== WHAT THE EXERCISE ASKS ==
Only a number is wanted: how many lines in the listing contain the word "AGND"?
=== EXTRACTED RECORDS ===
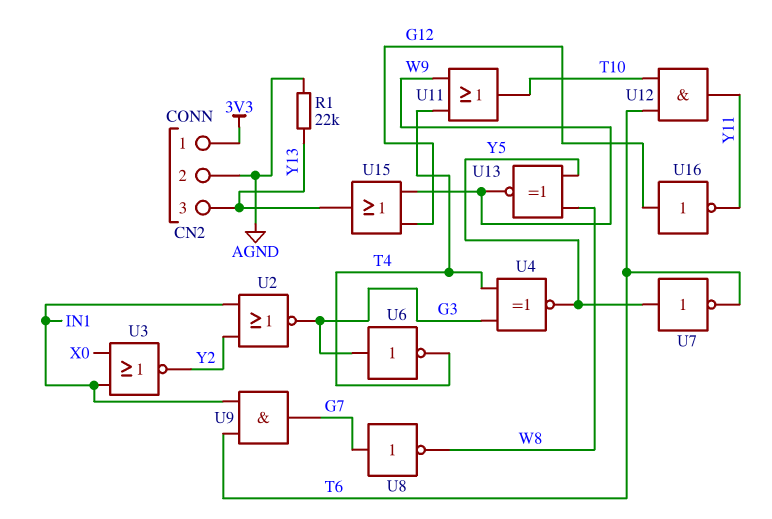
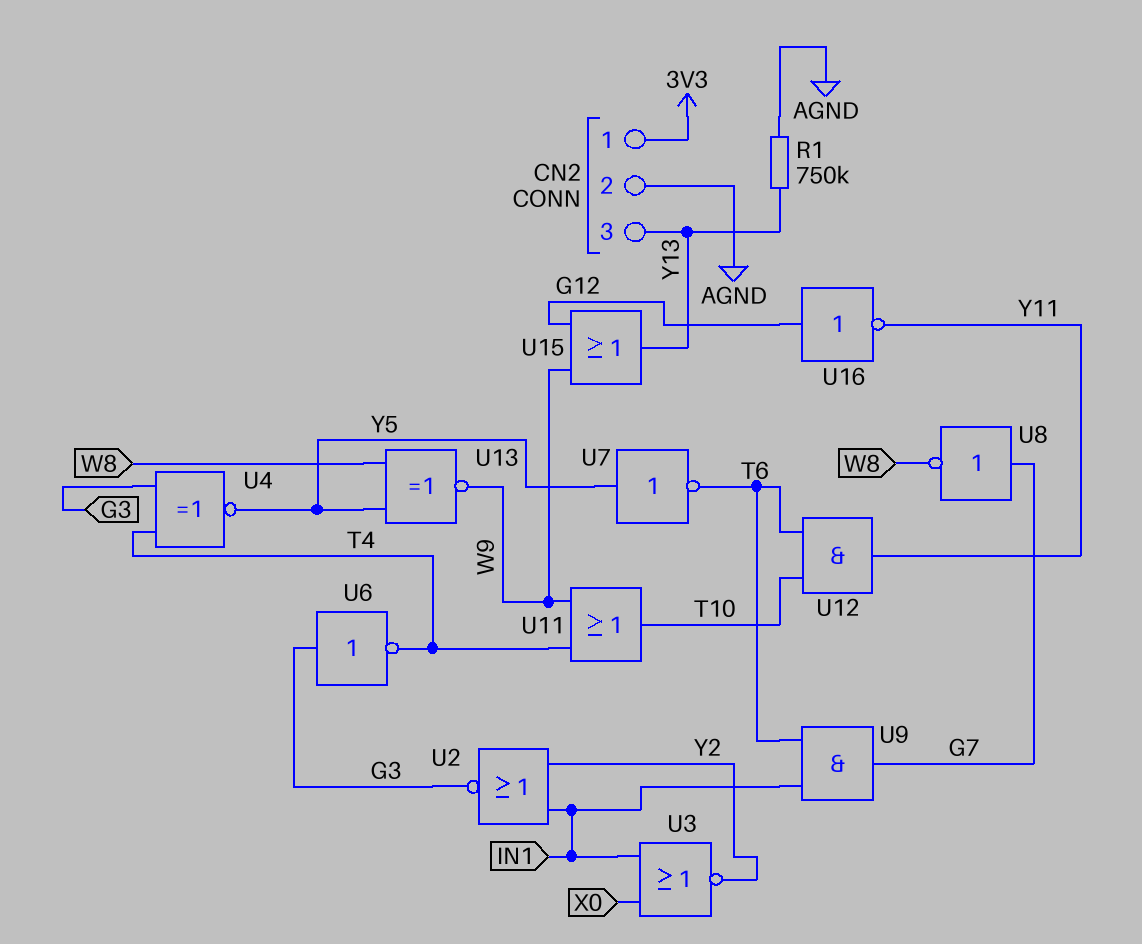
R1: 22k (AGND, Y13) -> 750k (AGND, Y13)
===
=== EXTRACTED RECORDS ===
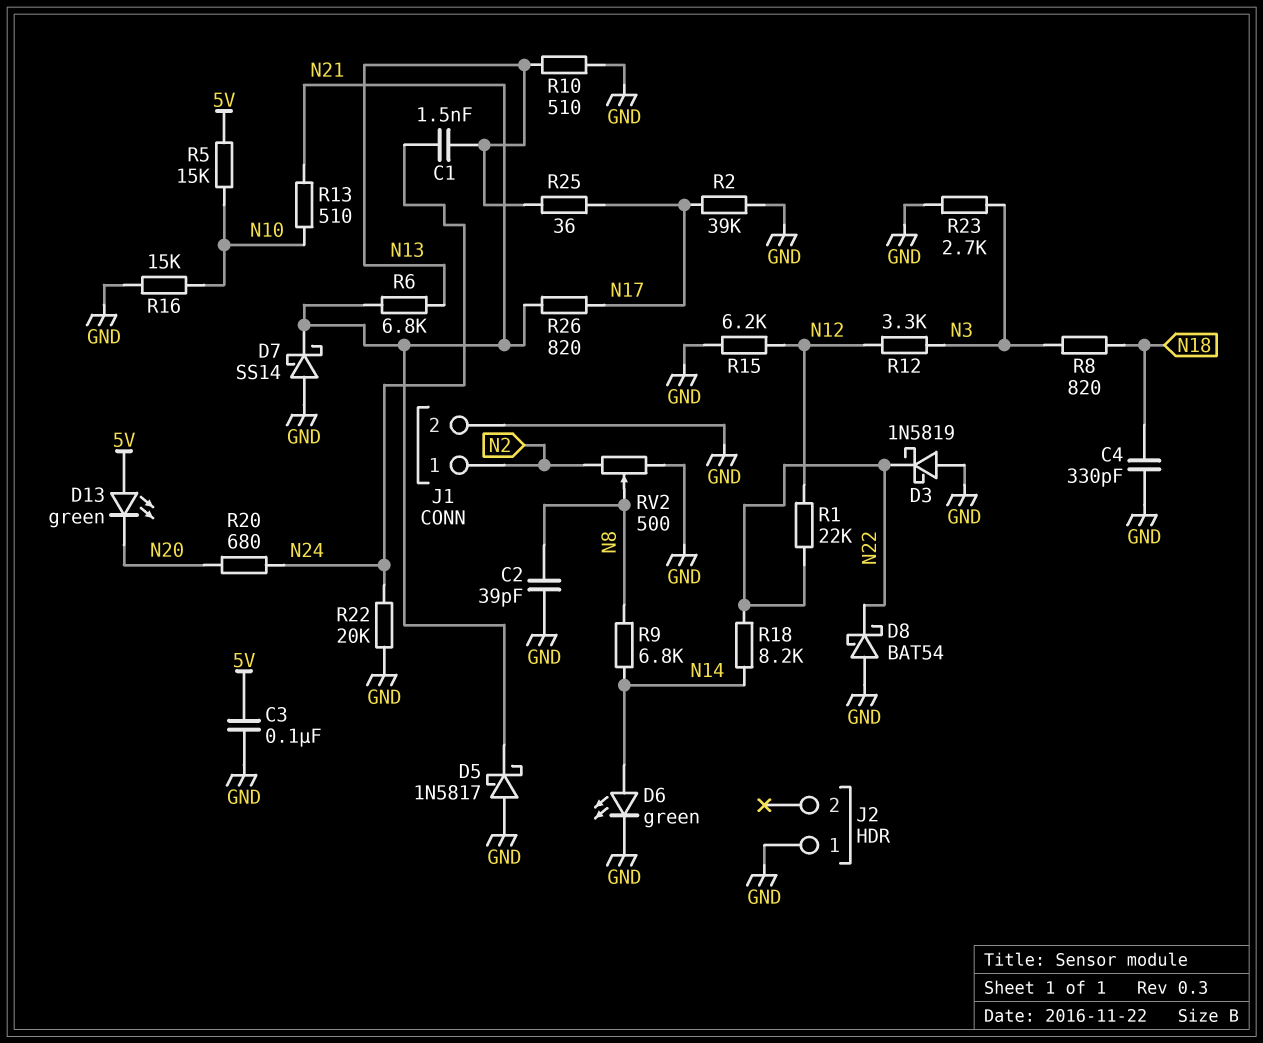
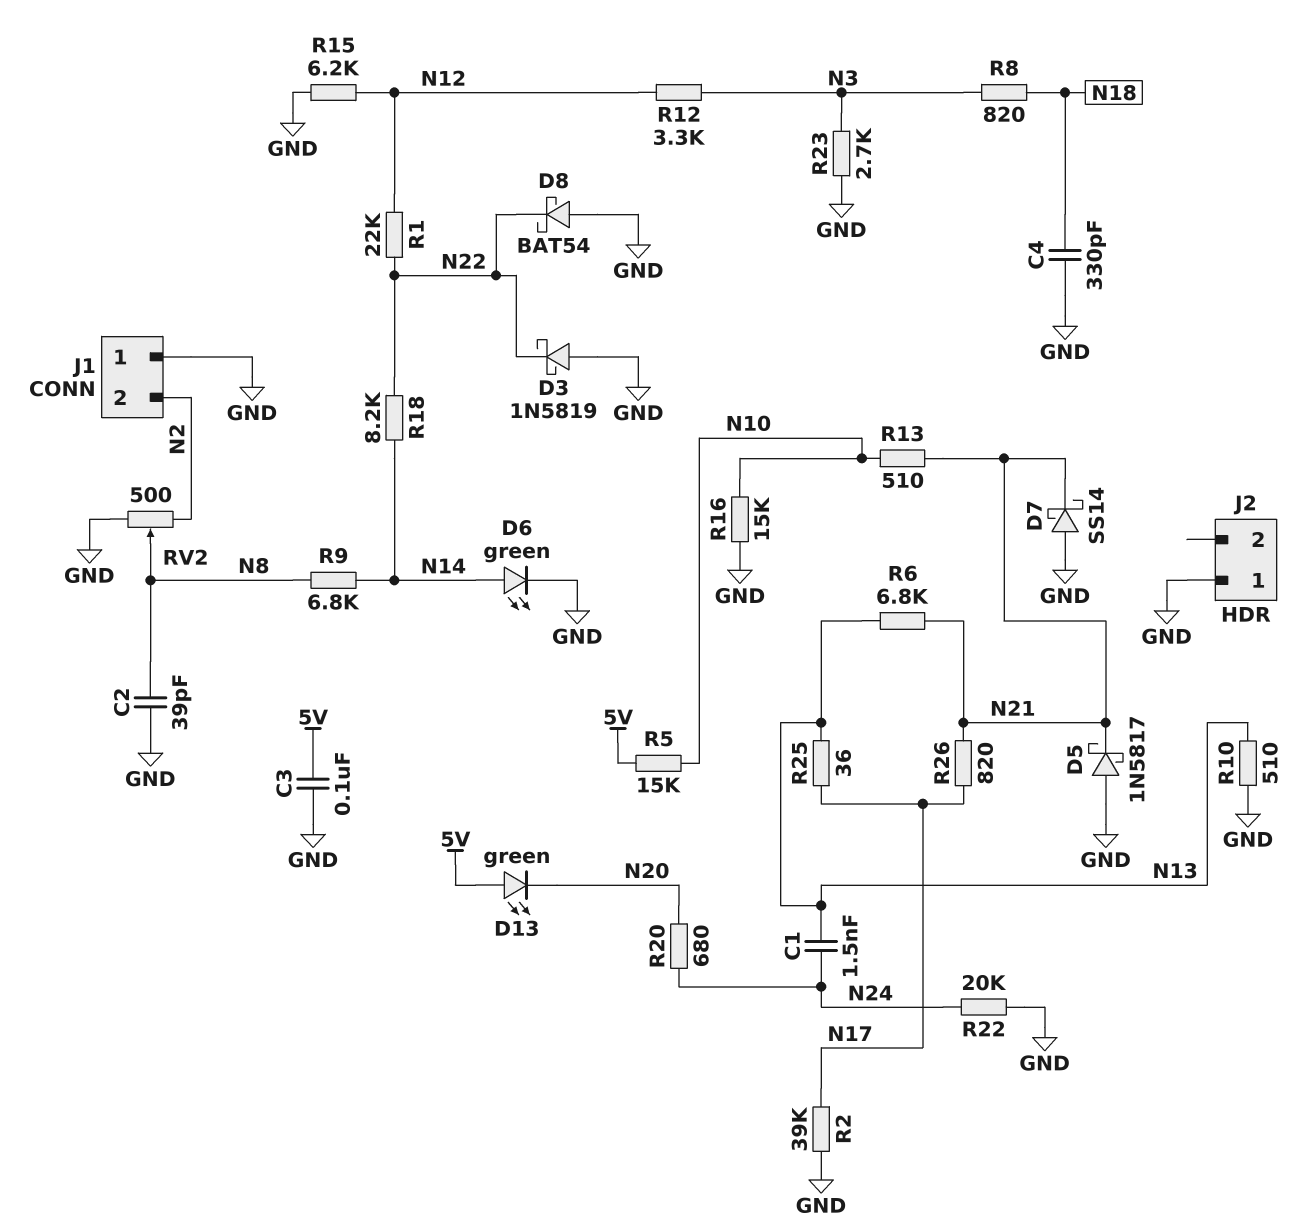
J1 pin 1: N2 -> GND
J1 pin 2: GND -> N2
===
=== EXTRACTED RECORDS ===
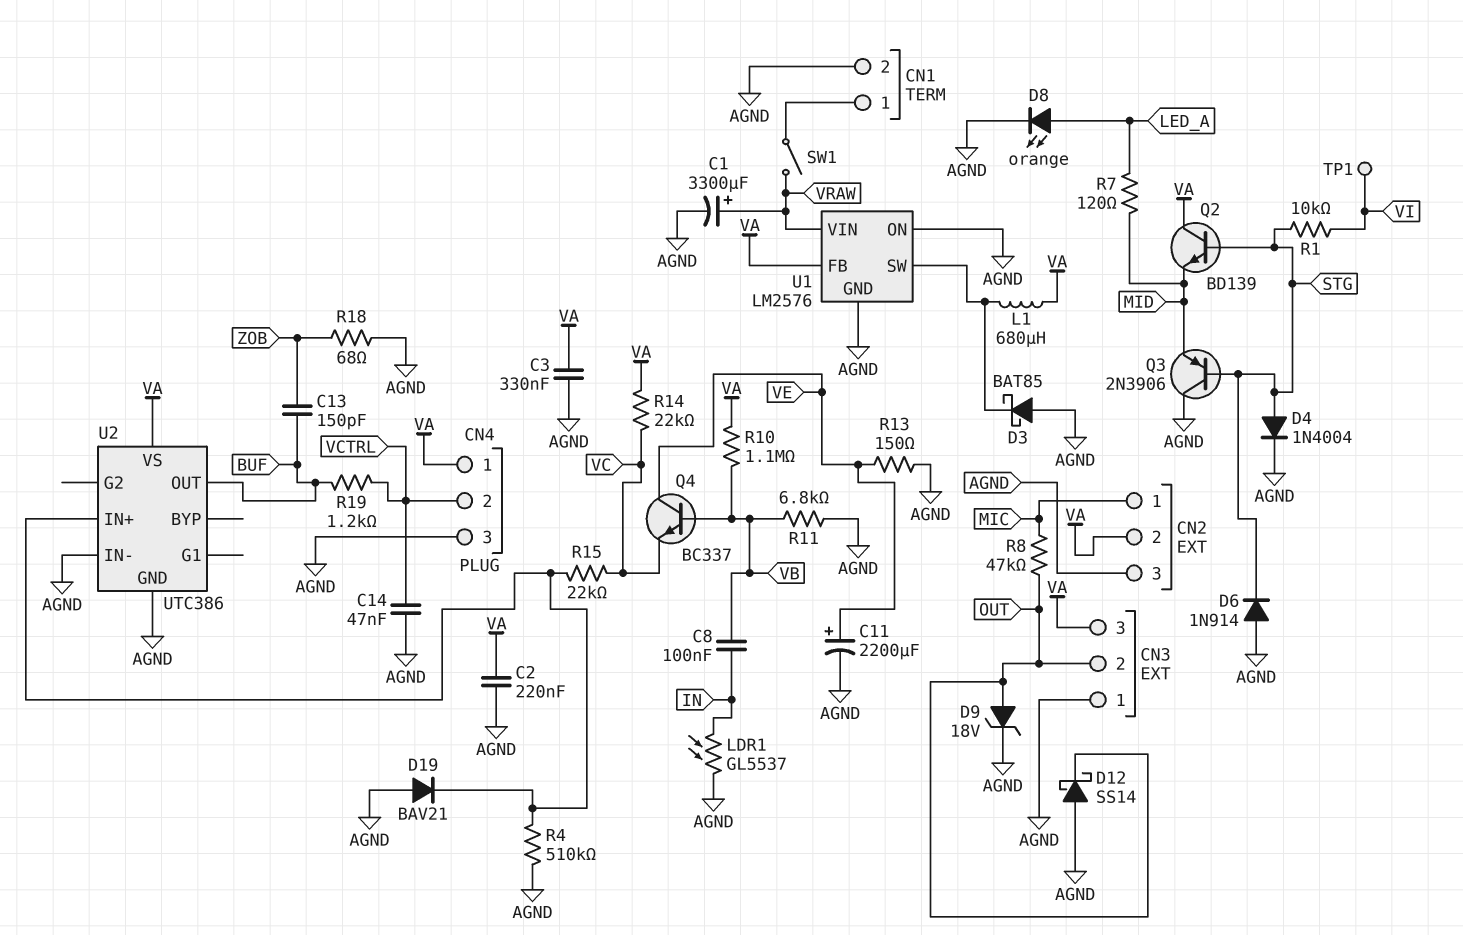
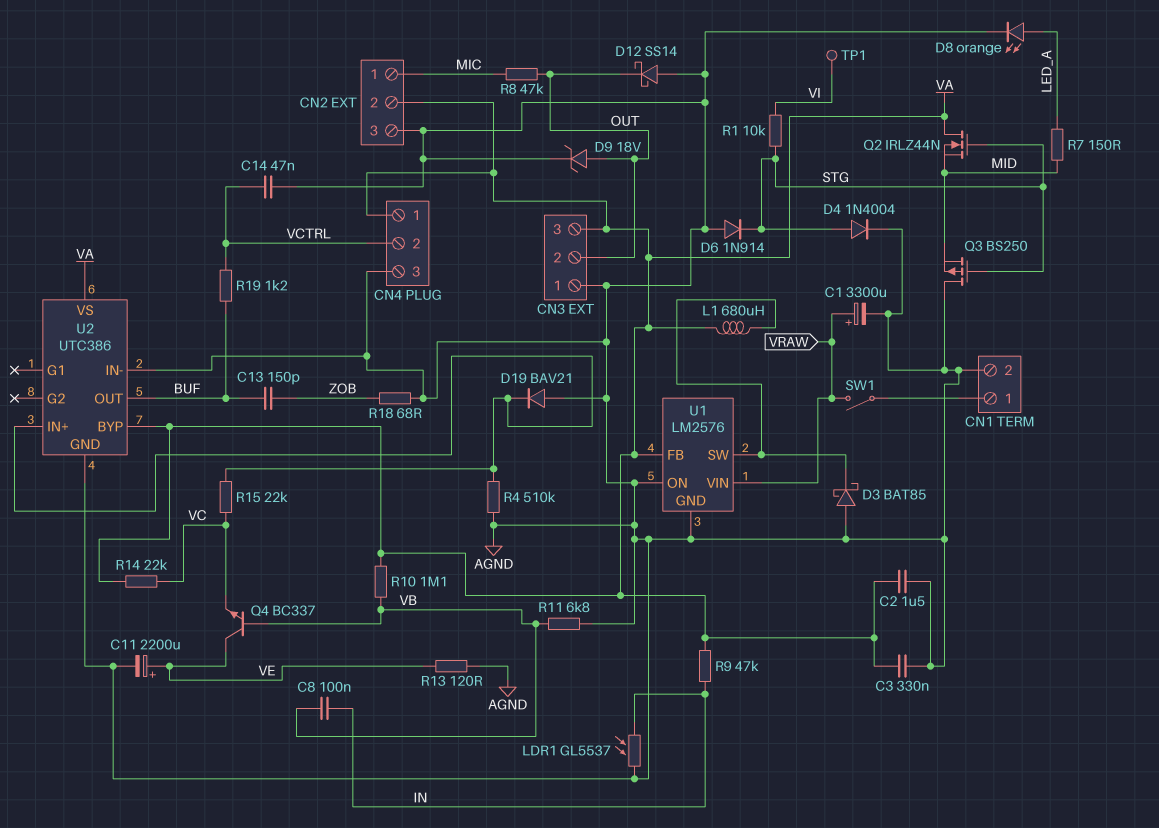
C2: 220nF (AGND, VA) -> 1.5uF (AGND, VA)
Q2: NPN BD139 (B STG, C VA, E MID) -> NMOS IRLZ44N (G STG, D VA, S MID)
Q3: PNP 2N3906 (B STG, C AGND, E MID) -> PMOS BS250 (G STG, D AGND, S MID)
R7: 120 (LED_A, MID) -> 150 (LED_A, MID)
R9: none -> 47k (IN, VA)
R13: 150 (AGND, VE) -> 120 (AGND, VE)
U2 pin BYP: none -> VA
===
== SOLUTION FOR THIS EXERCISE ==
4